*Task requirements*:
Your copy should start at the line with "red cross: (53, 86) -> (34, 65), turned -35" and end at the line with "orange cross: (60, 122) -> (34, 150), moved" in the data below. Transcribe only those lines, exactly, pictures excluded.

*Data for processing*:
————————

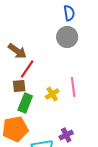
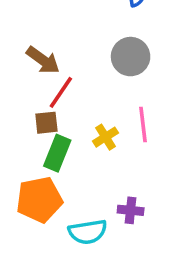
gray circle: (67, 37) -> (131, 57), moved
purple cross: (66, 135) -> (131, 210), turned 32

————————

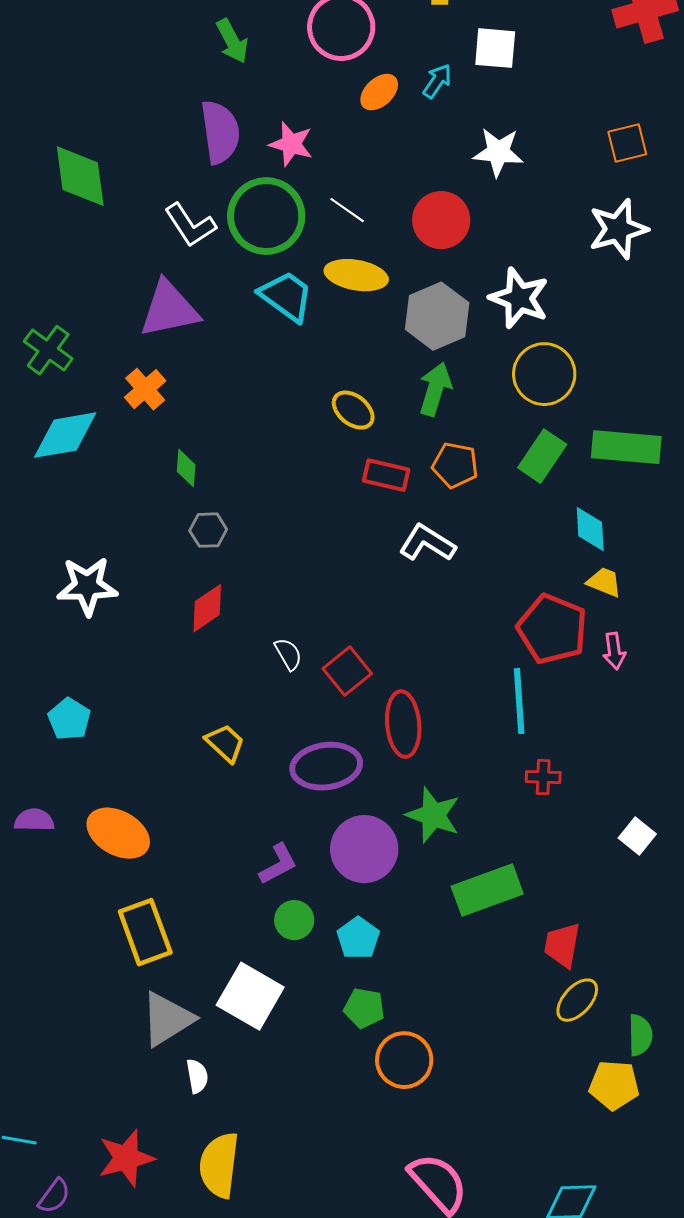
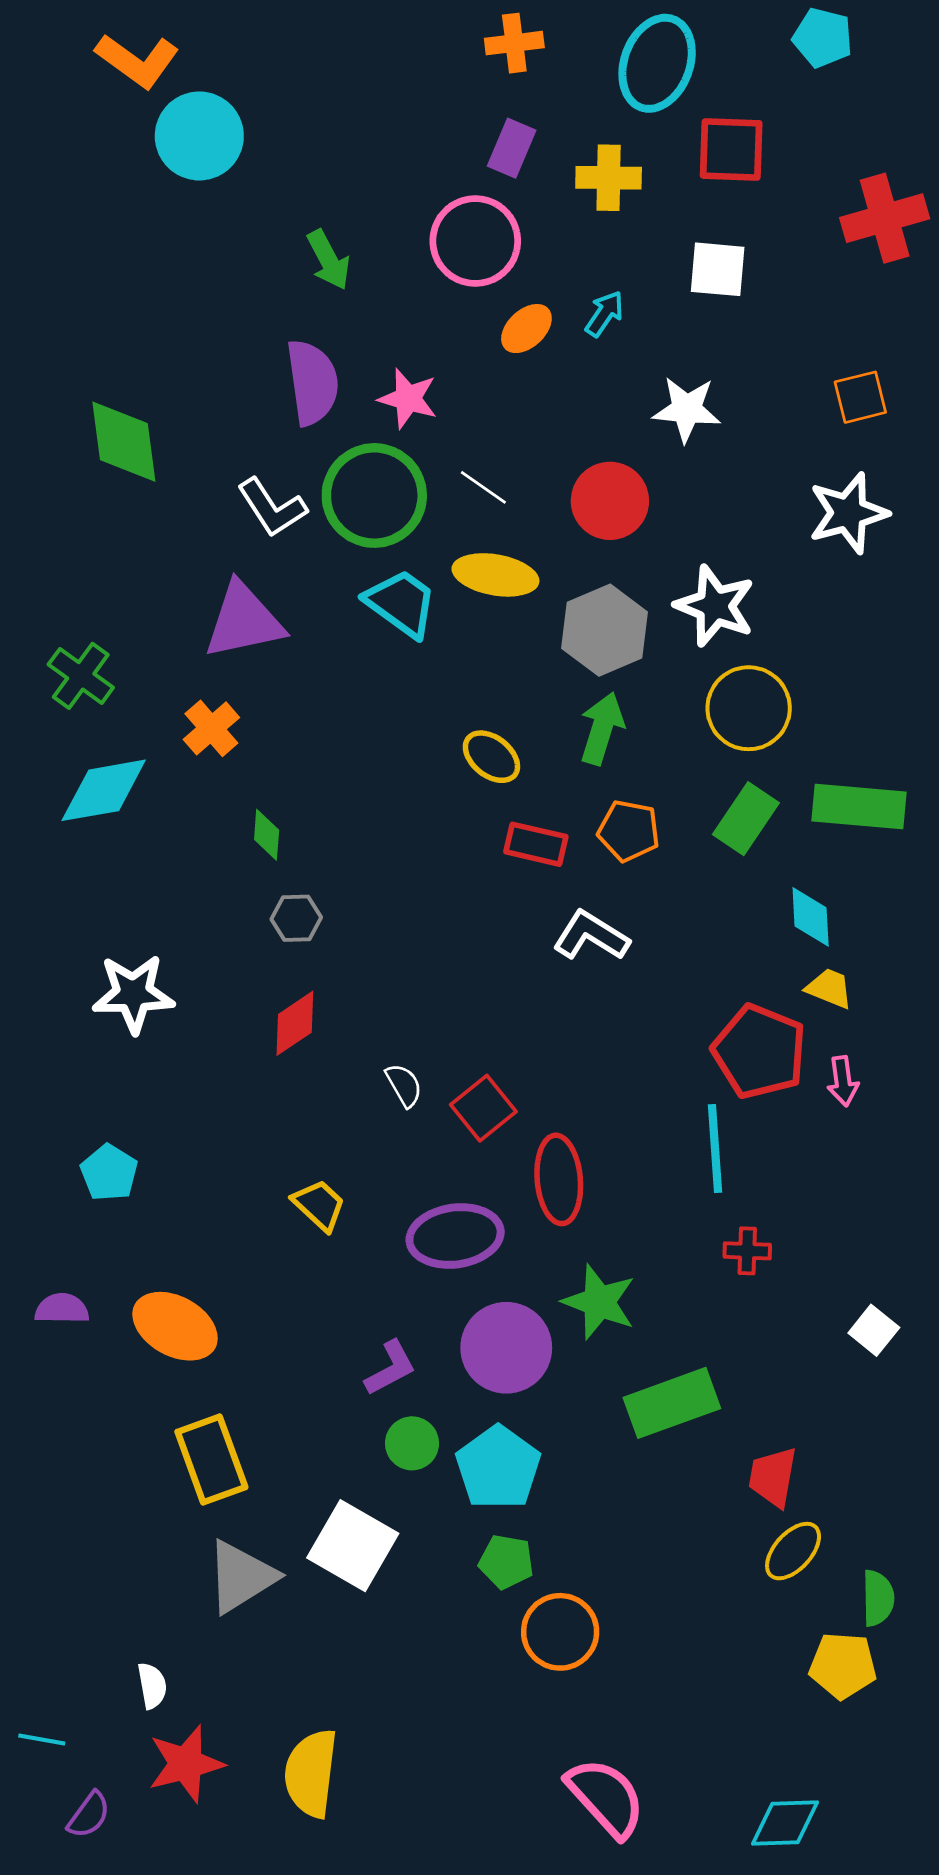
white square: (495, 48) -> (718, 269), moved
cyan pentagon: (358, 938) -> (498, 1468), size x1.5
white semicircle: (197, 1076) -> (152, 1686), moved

————————

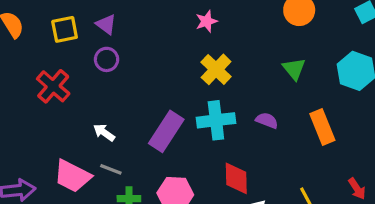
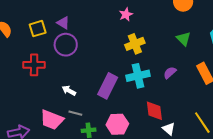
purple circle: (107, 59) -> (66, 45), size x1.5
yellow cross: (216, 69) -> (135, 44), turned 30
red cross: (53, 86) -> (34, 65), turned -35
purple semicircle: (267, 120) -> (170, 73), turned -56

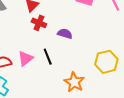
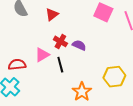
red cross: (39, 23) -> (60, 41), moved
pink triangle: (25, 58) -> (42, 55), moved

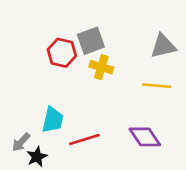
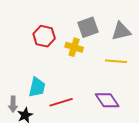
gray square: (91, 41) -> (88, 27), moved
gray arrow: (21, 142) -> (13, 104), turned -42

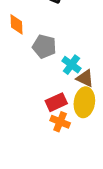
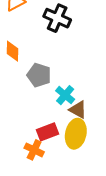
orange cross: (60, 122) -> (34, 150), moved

————————

*Exercise output*:
red cross: (53, 86) -> (34, 65), turned -35
purple semicircle: (267, 120) -> (170, 73), turned -56

red cross: (39, 23) -> (60, 41), moved
pink triangle: (25, 58) -> (42, 55), moved

gray square: (91, 41) -> (88, 27), moved
gray arrow: (21, 142) -> (13, 104), turned -42

orange cross: (60, 122) -> (34, 150), moved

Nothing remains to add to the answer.